Exercise aim
Everything from the line with "D111: diode 1N914" to the line with "R106: 47 (+3V3, GND) -> none" in the listing below, both lines included, needs to be copied exactly, apart from the pictures.

Information provided
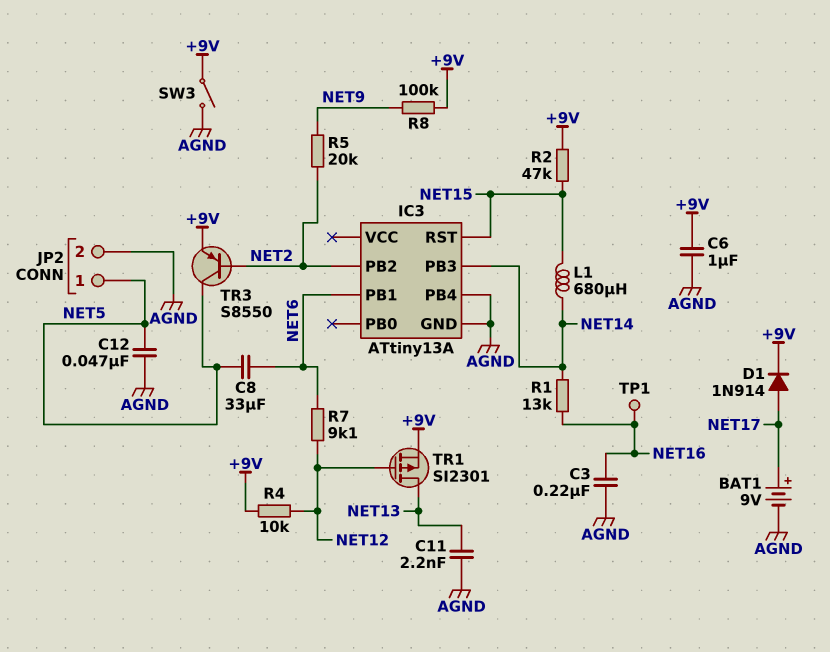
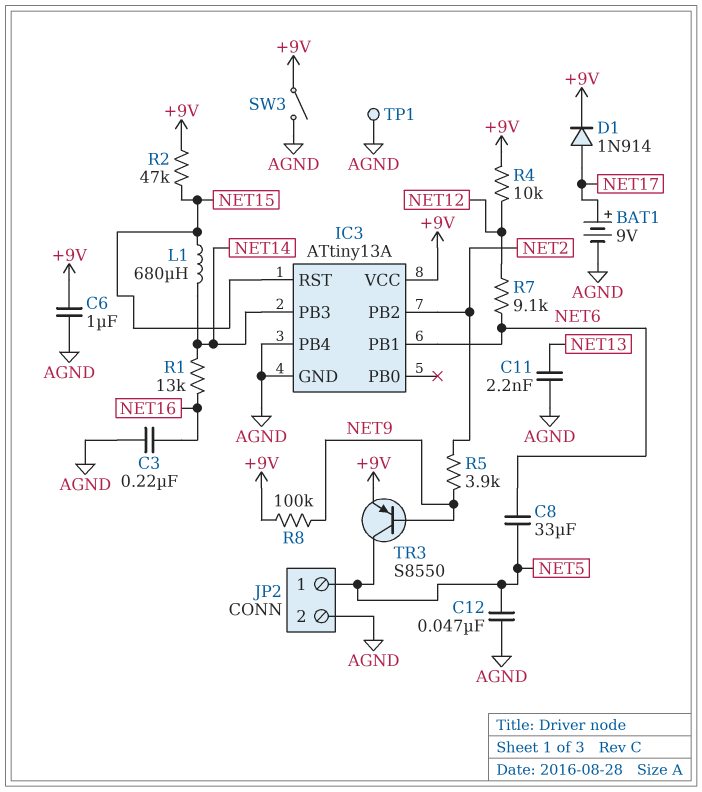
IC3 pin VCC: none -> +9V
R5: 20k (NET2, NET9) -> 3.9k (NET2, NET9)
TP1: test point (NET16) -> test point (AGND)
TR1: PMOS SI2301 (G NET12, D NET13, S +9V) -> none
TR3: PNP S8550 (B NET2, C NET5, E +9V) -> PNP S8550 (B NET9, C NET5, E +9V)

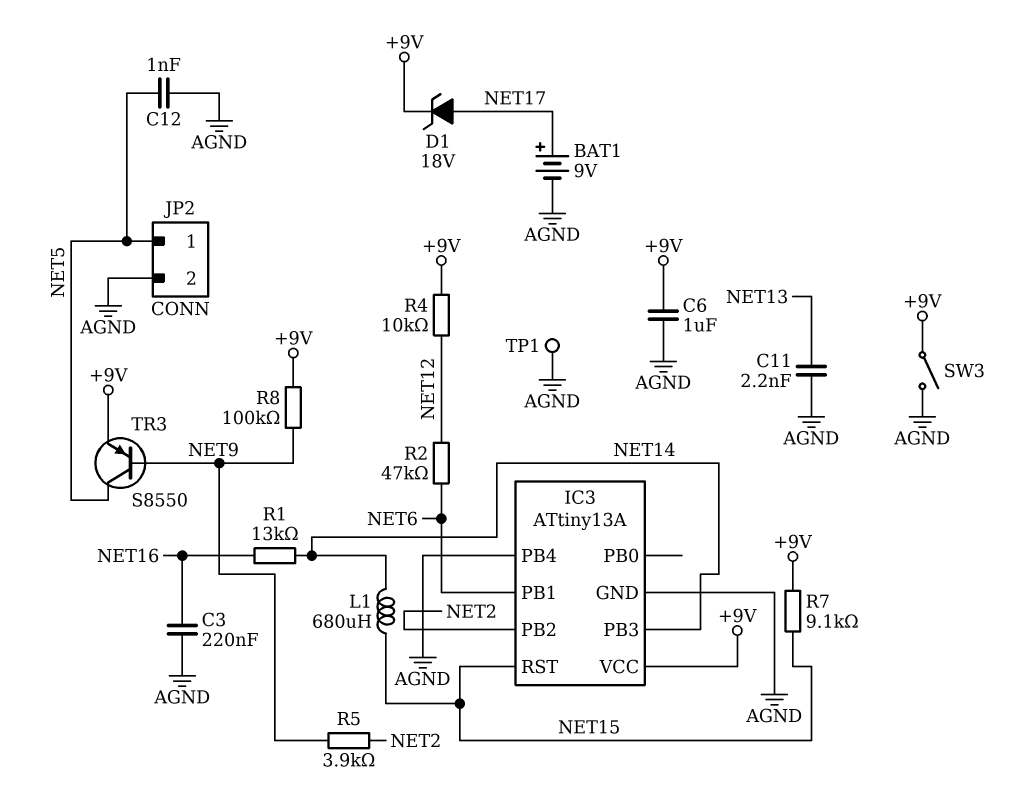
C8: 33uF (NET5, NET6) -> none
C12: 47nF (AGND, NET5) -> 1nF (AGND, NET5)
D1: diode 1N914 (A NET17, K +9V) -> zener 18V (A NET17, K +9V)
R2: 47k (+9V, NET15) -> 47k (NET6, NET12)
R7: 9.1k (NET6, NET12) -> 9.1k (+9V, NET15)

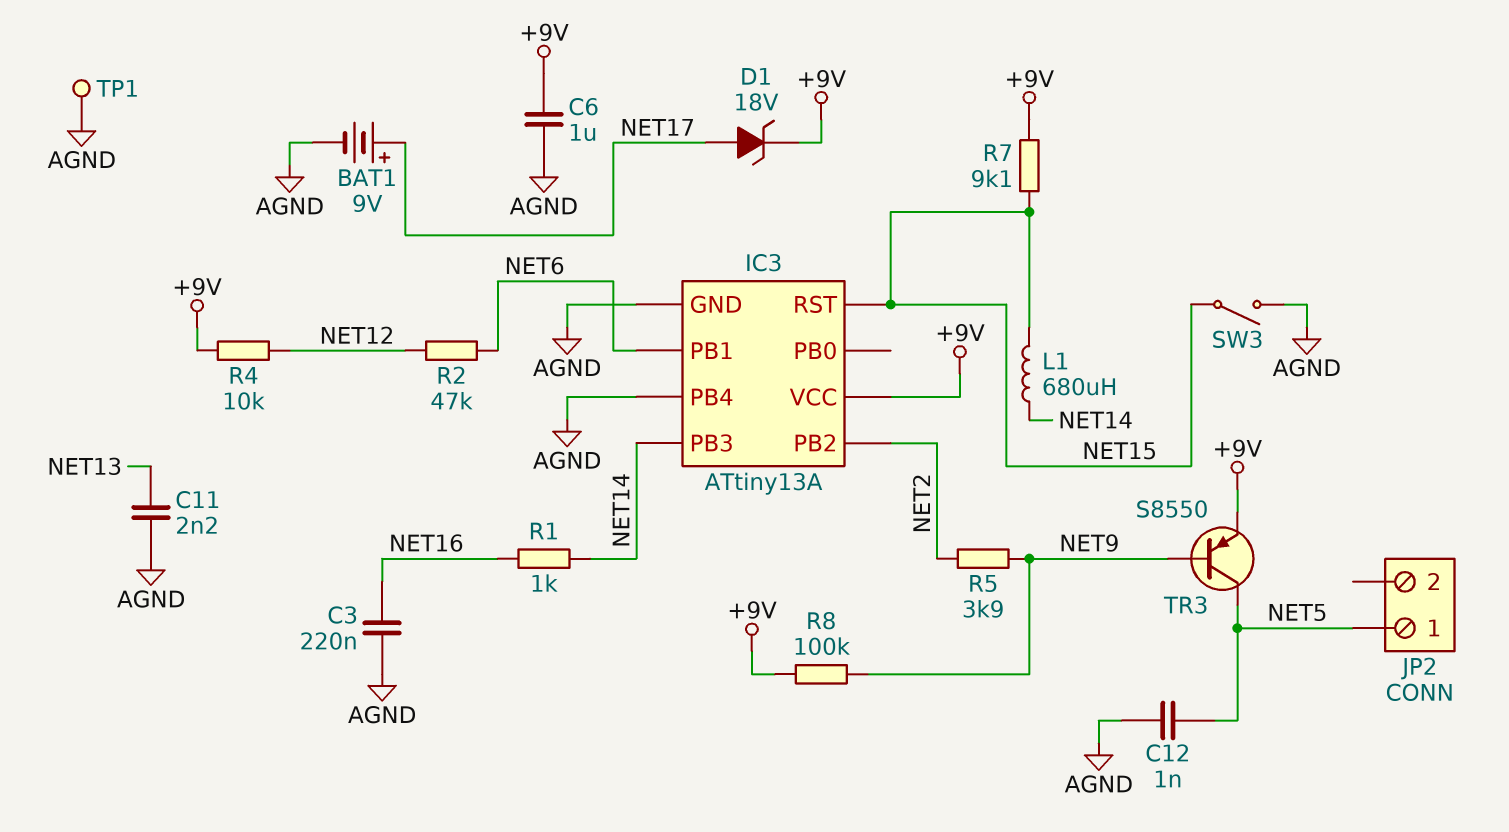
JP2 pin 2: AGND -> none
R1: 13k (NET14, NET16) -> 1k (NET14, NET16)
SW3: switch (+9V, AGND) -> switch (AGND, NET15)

==

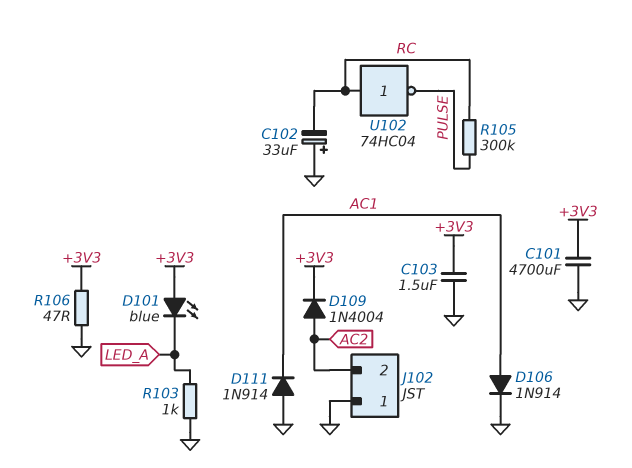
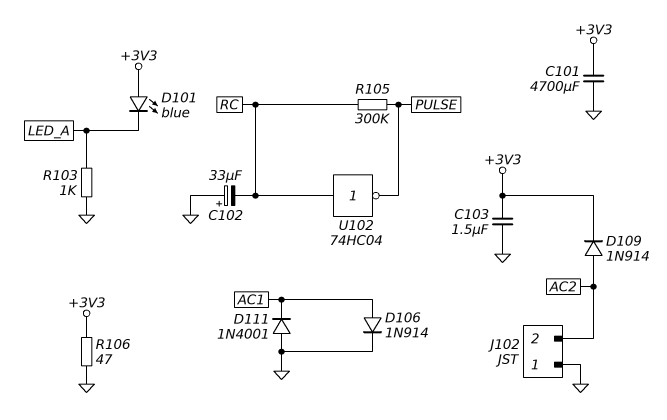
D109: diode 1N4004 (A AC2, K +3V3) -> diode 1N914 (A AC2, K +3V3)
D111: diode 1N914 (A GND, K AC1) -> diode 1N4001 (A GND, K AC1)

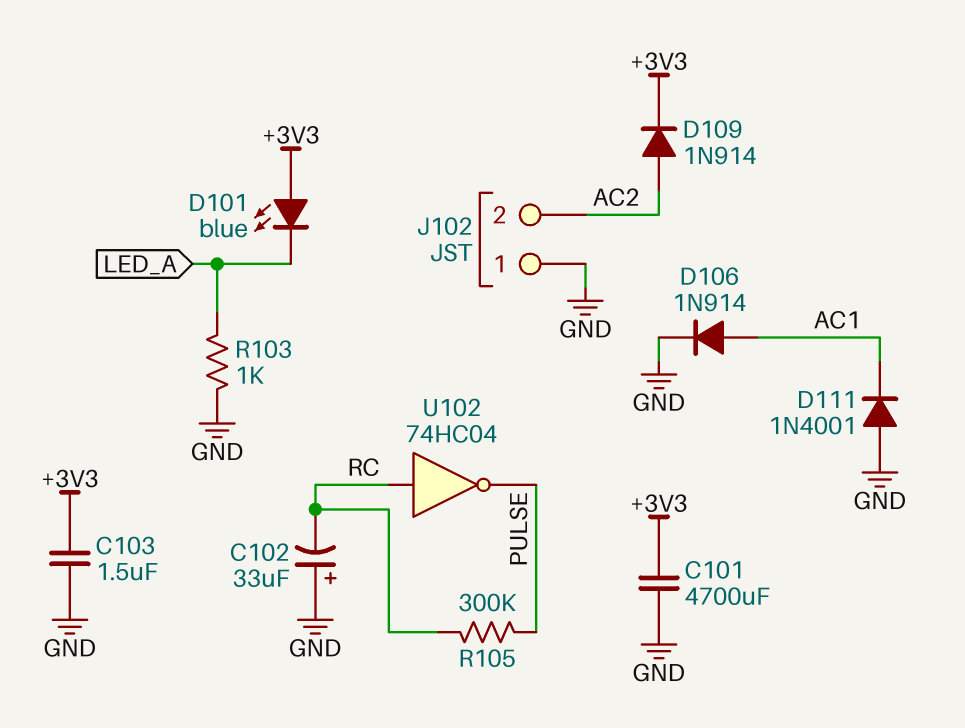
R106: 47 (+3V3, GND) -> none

Answer space
D111: diode 1N914 (A GND, K AC1) -> diode 1N4001 (A GND, K AC1)

R106: 47 (+3V3, GND) -> none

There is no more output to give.